**** INFORMATION SUPPLIED ****

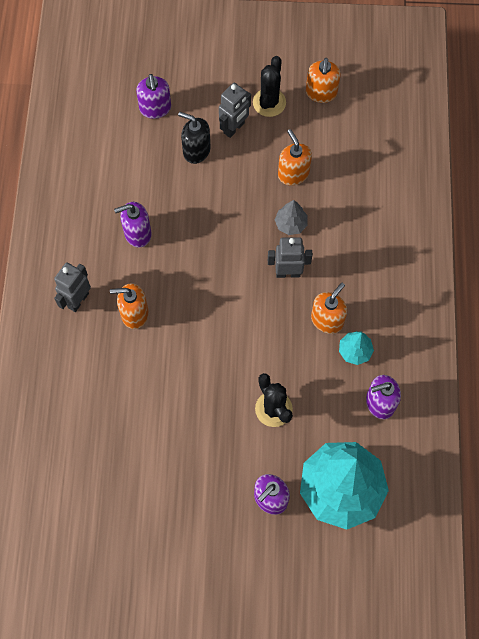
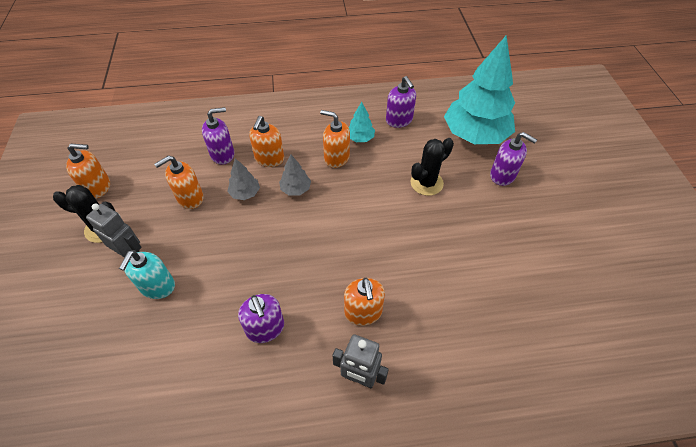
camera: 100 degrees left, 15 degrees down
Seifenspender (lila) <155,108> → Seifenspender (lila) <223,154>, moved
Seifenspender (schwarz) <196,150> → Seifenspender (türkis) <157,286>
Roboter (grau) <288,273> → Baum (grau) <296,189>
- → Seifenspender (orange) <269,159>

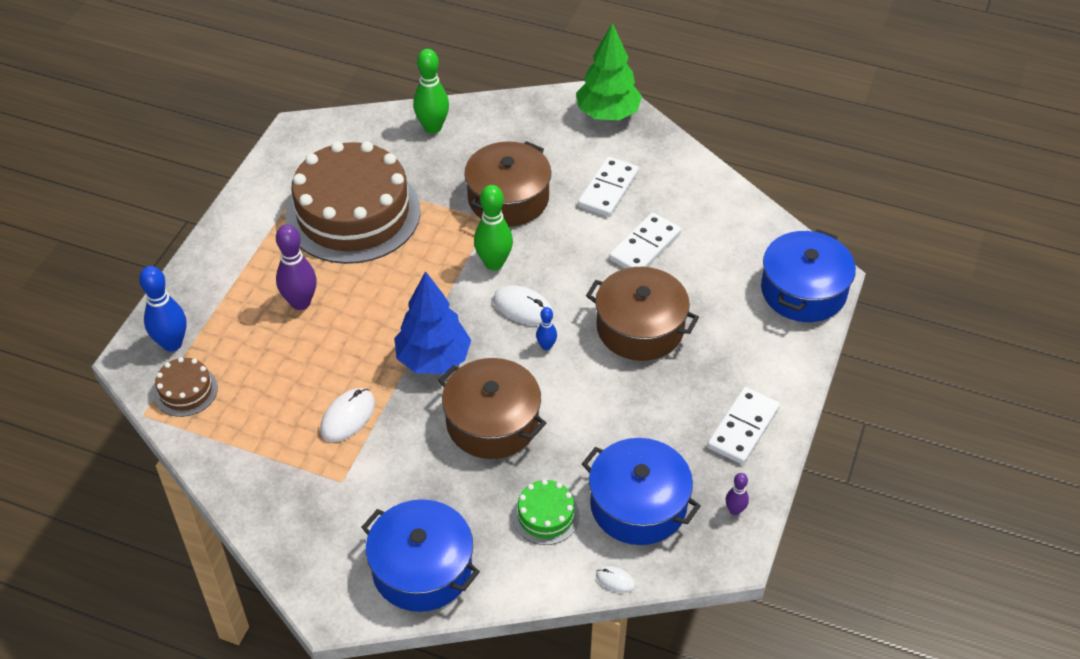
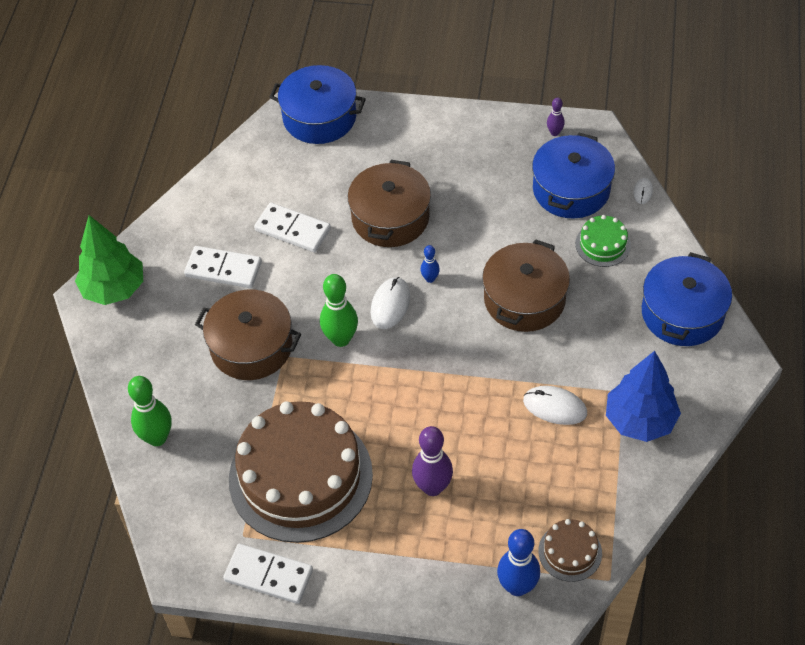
camera: 100 degrees left, 5 degrees up
Baum (blau) <433,359> → Baum (blau) <639,420>, moved
Dominostein (weiß) <743,428> → Dominostein (weiß) <269,575>, moved

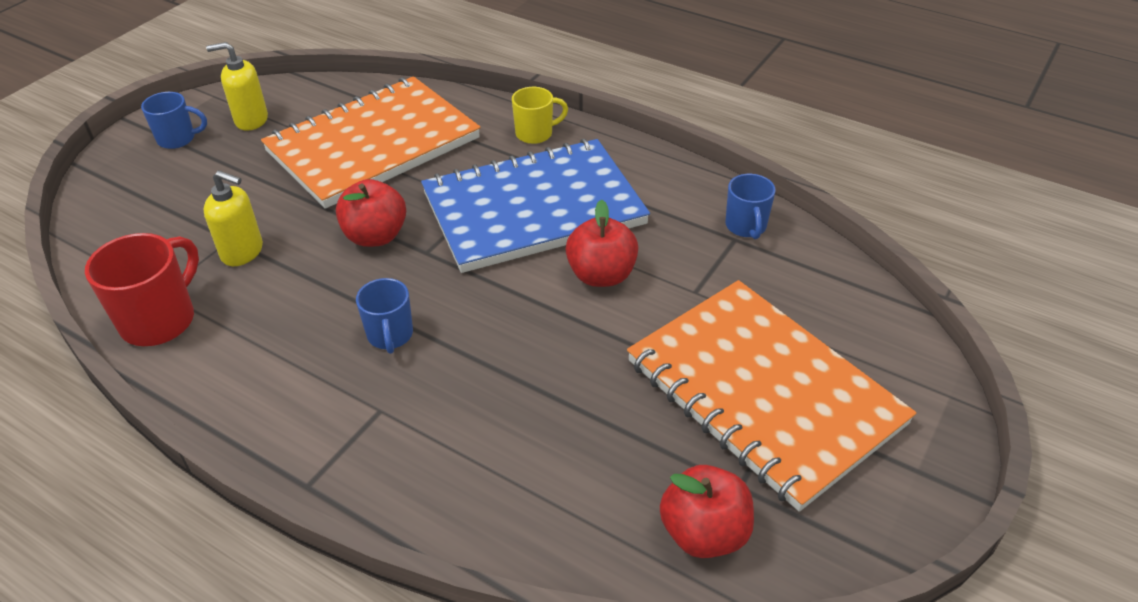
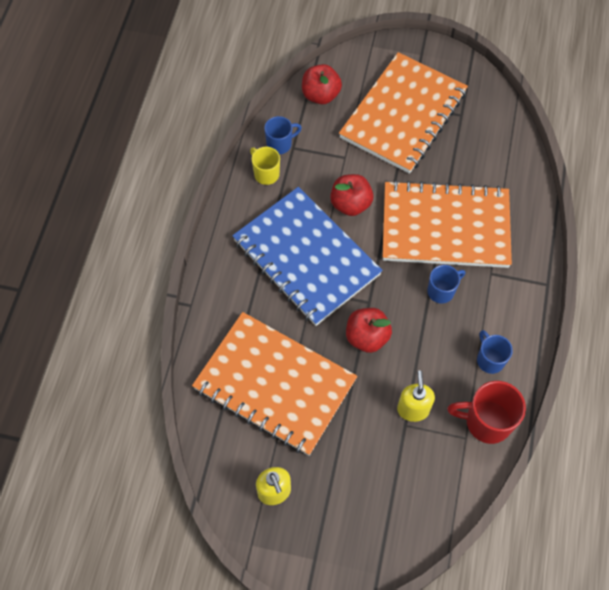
camera: 110 degrees left, 20 degrees up
Tasse (blau) <178,139> → Tasse (blau) <490,360>, moved
Tasse (gelb) <535,134> → Tasse (gelb) <266,174>, moved
Apfel (rot) <704,533> → Apfel (rot) <320,95>, moved
- → Notizbuch (orange) <445,227>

****

- [YOUR ASSIGNMENT]: Check each line of the data above for the word "orange". Report how many lines have it, and nothing else.

- [WRITTEN SOLUTION]: 2